DESCRIPTION OF THE TASK
Whenever a line carries the word "spinning", pull it out of the entries.

# # # # # # #

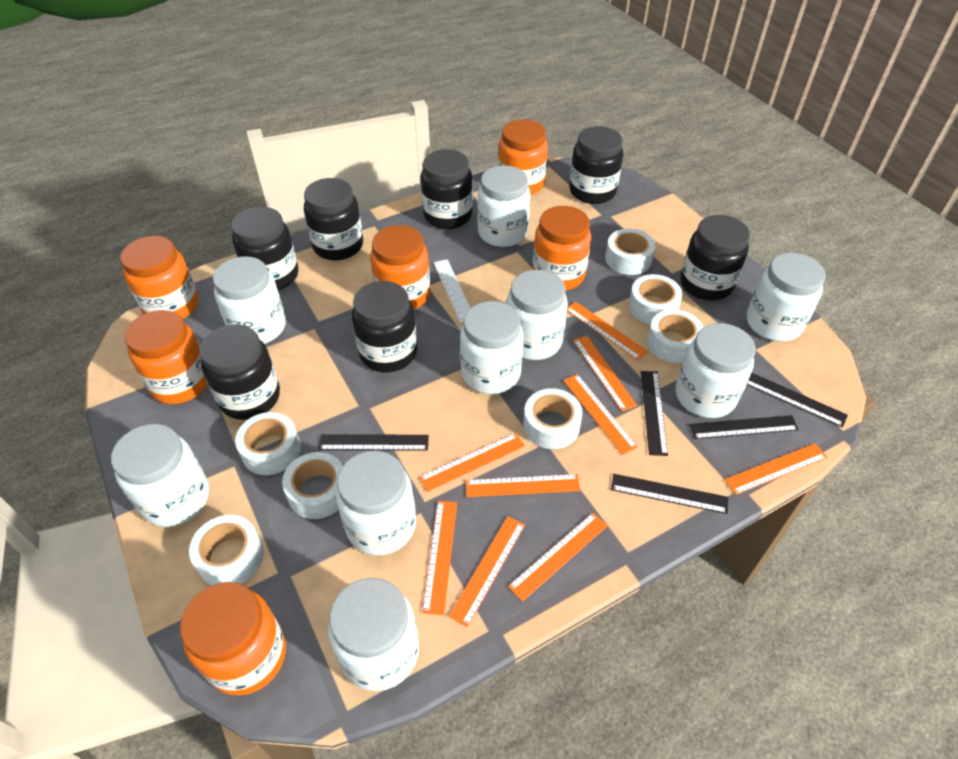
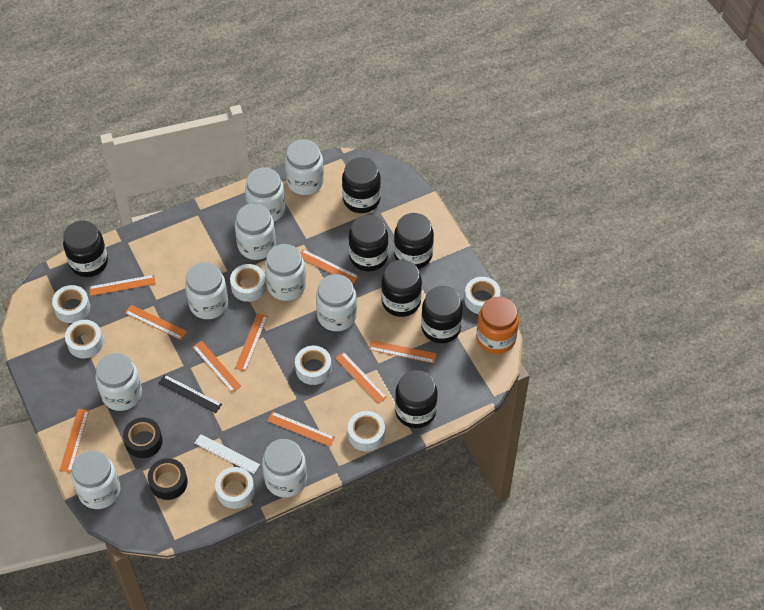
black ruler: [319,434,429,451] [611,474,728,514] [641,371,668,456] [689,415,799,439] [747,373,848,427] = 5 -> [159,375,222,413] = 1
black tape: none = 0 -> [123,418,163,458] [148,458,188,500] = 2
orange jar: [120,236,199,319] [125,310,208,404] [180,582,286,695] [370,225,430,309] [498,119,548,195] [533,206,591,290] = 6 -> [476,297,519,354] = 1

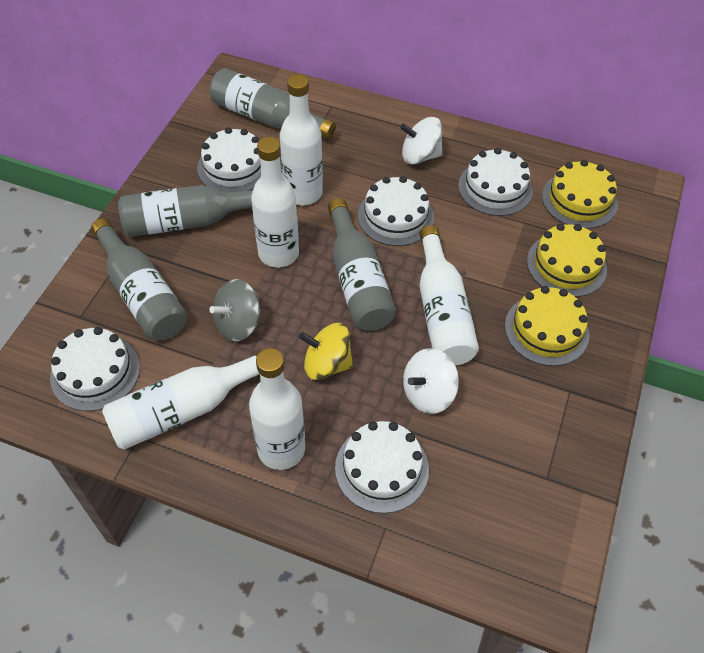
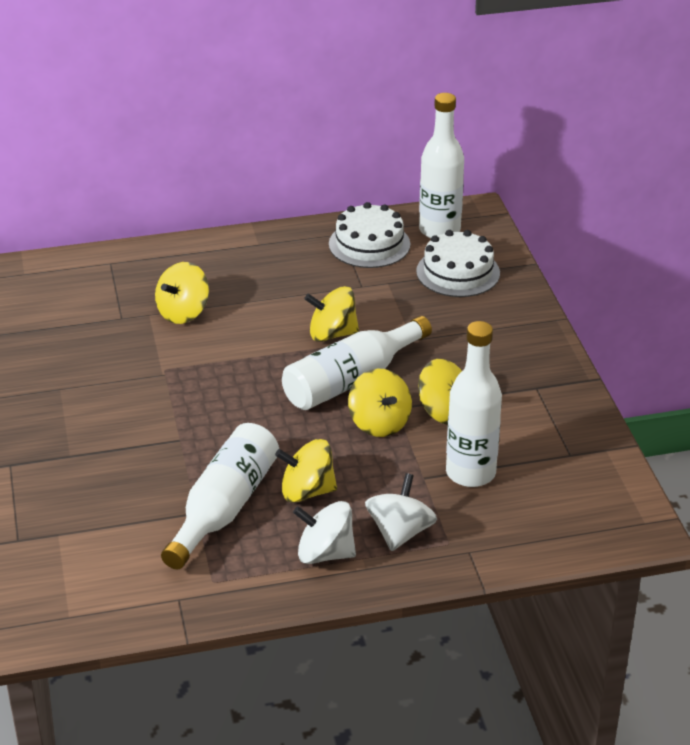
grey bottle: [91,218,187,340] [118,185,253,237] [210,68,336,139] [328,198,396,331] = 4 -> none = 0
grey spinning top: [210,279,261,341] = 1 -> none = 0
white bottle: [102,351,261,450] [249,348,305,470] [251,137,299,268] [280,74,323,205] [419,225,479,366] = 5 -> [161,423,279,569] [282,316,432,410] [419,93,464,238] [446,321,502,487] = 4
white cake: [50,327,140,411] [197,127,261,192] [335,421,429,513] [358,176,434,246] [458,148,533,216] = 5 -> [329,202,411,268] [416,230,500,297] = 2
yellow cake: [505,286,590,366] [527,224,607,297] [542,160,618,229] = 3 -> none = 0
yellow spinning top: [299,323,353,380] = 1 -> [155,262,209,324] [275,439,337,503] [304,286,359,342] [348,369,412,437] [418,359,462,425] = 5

# # # # # # #

REPLY TO THE TASK
grey spinning top: [210,279,261,341] = 1 -> none = 0
yellow spinning top: [299,323,353,380] = 1 -> [155,262,209,324] [275,439,337,503] [304,286,359,342] [348,369,412,437] [418,359,462,425] = 5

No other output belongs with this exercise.